[[ Task inputs, beginning ]]

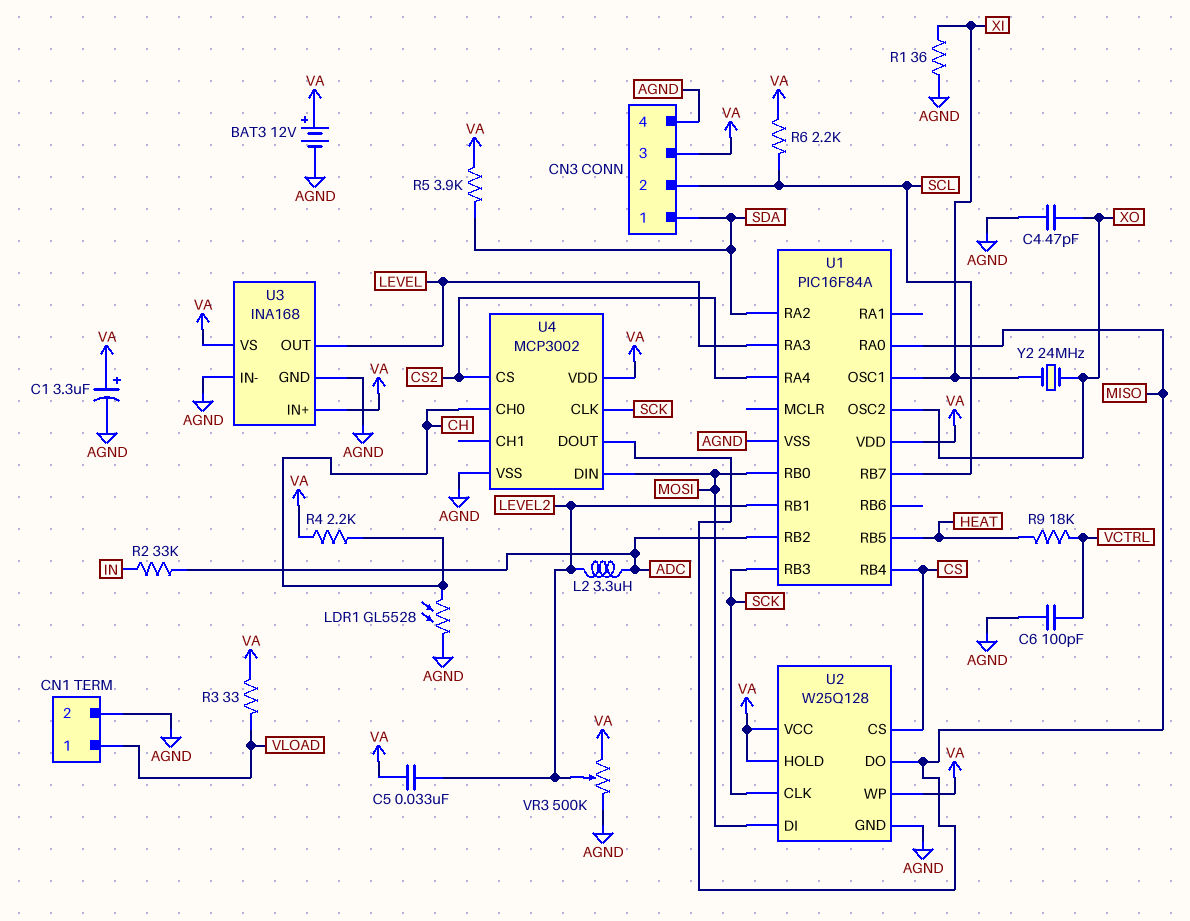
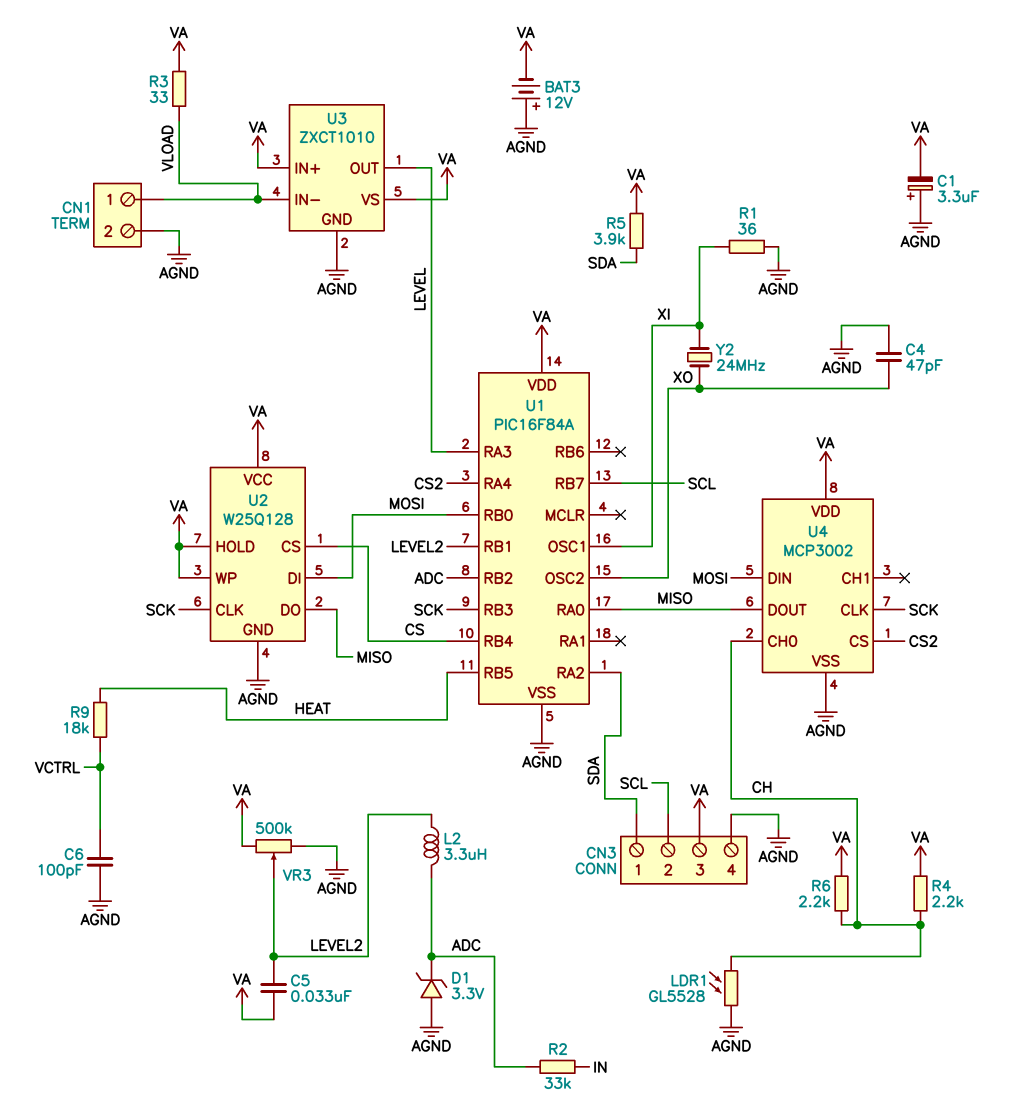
BAT3: 12V (plus VA, minus AGND) -> 12V (plus AGND, minus VA)
C1: 3.3uF (plus VA, minus AGND) -> 3.3uF (plus AGND, minus VA)
D1: none -> zener 3.3V (A AGND, K ADC)
R6: 2.2k (SCL, VA) -> 2.2k (CH, VA)
U3: INA168 -> ZXCT1010
U3 pin IN-: AGND -> VLOAD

[[ Task inputs, end ]]

▶ **Work instruction**: Produce a verbatim copy of the lines from the one holding "C1: 3.3uF (plus" to the final line of the data, and nothing more.

▶ **Exercise result**:
C1: 3.3uF (plus VA, minus AGND) -> 3.3uF (plus AGND, minus VA)
D1: none -> zener 3.3V (A AGND, K ADC)
R6: 2.2k (SCL, VA) -> 2.2k (CH, VA)
U3: INA168 -> ZXCT1010
U3 pin IN-: AGND -> VLOAD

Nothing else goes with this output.